ACTIVITY - Taking the line that contains "new: hammer/yellow [668, 199, 837, 274]" as the first, copy each line exactly up to and including the last line below.

AVAILABLE DATA -
○ ○ ○ ○ ○ ○ ○
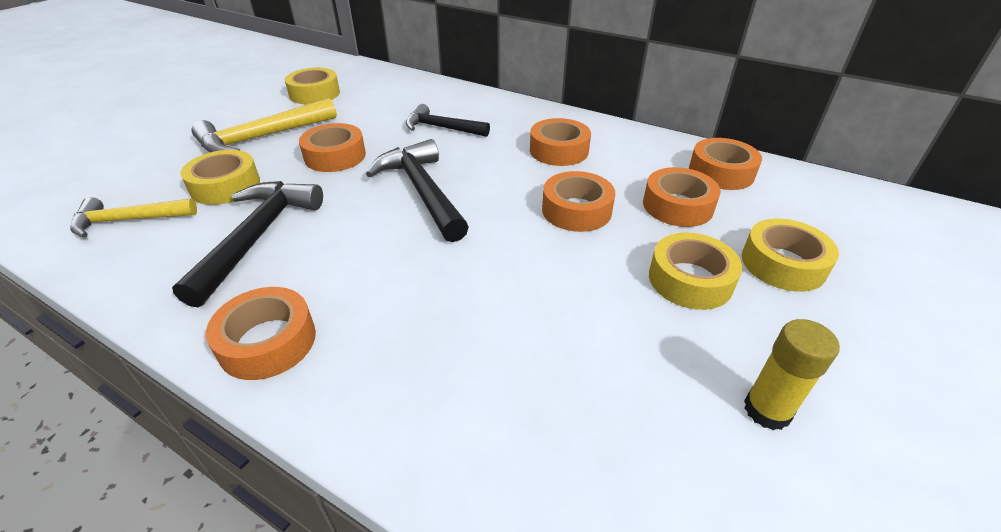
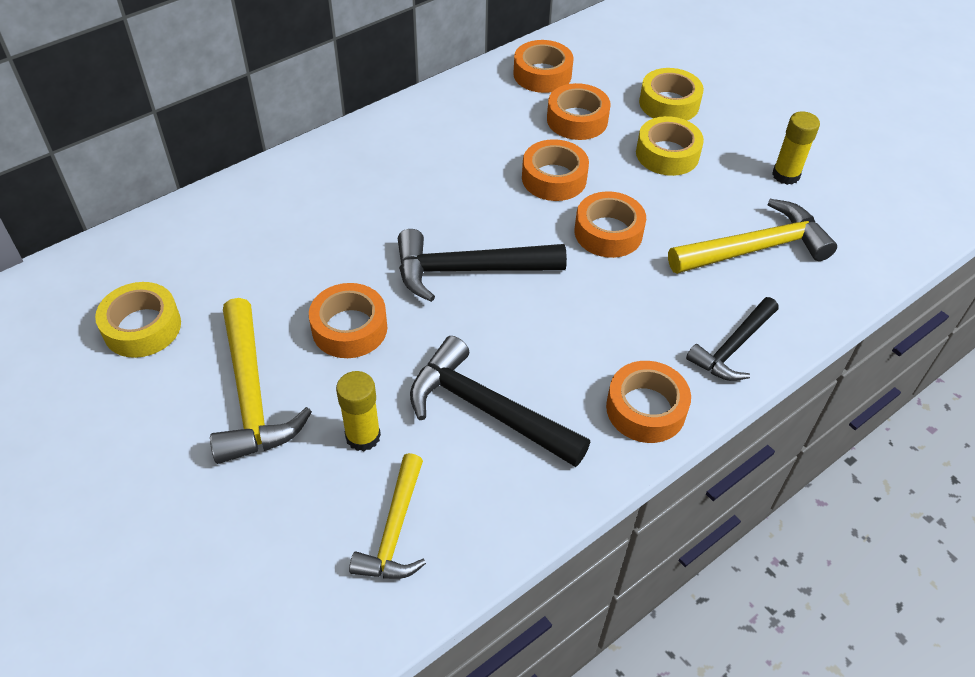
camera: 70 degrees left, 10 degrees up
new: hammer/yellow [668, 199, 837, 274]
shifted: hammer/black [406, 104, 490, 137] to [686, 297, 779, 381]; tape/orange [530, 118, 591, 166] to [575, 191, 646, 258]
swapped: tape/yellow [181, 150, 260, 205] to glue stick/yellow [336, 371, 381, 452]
○ ○ ○ ○ ○ ○ ○
TASK RESULT -
new: hammer/yellow [668, 199, 837, 274]
shifted: hammer/black [406, 104, 490, 137] to [686, 297, 779, 381]; tape/orange [530, 118, 591, 166] to [575, 191, 646, 258]
swapped: tape/yellow [181, 150, 260, 205] to glue stick/yellow [336, 371, 381, 452]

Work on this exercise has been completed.